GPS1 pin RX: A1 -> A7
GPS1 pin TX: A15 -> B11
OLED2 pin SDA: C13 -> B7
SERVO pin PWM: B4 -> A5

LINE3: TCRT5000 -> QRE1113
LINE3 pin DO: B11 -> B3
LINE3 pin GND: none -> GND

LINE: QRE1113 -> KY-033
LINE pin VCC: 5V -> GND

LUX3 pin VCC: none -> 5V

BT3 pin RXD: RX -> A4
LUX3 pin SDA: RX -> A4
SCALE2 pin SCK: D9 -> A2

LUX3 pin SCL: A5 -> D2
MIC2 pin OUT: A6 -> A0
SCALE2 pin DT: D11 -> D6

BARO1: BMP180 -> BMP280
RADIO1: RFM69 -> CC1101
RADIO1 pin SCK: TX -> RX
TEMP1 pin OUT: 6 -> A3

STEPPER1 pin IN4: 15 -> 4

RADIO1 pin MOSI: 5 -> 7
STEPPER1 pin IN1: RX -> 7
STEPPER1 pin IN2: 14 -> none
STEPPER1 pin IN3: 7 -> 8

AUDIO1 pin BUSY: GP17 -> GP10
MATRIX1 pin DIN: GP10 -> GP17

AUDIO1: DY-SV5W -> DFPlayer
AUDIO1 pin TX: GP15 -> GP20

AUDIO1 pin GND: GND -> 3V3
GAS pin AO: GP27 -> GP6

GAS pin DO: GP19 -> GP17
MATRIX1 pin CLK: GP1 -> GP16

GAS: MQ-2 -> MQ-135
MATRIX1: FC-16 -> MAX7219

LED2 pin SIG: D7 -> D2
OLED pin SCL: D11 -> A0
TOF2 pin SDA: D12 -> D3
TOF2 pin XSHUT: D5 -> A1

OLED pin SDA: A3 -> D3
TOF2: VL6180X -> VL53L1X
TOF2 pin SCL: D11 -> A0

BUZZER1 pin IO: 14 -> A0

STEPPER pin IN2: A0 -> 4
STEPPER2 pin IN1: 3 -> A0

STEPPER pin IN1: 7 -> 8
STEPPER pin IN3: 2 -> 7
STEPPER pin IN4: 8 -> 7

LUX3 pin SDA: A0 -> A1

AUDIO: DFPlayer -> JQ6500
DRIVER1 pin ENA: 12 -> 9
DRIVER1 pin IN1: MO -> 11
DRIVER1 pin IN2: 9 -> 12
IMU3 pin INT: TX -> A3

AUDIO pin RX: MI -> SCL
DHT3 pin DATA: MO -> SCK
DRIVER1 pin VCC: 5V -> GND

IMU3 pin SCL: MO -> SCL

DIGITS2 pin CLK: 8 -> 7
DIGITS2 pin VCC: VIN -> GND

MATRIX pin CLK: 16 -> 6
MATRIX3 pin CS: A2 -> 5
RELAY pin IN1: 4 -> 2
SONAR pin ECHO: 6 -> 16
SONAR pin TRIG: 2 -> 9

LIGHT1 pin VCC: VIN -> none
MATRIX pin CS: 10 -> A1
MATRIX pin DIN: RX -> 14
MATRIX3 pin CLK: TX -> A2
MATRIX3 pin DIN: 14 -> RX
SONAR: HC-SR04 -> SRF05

● **Exercise instructions**
Only the lines from the first line of the material above through the line that contains "MIC2 pin OUT: A6 -> A0" should be quoted, each one exactly.

● **Finished exercise**
GPS1 pin RX: A1 -> A7
GPS1 pin TX: A15 -> B11
OLED2 pin SDA: C13 -> B7
SERVO pin PWM: B4 -> A5

LINE3: TCRT5000 -> QRE1113
LINE3 pin DO: B11 -> B3
LINE3 pin GND: none -> GND

LINE: QRE1113 -> KY-033
LINE pin VCC: 5V -> GND

LUX3 pin VCC: none -> 5V

BT3 pin RXD: RX -> A4
LUX3 pin SDA: RX -> A4
SCALE2 pin SCK: D9 -> A2

LUX3 pin SCL: A5 -> D2
MIC2 pin OUT: A6 -> A0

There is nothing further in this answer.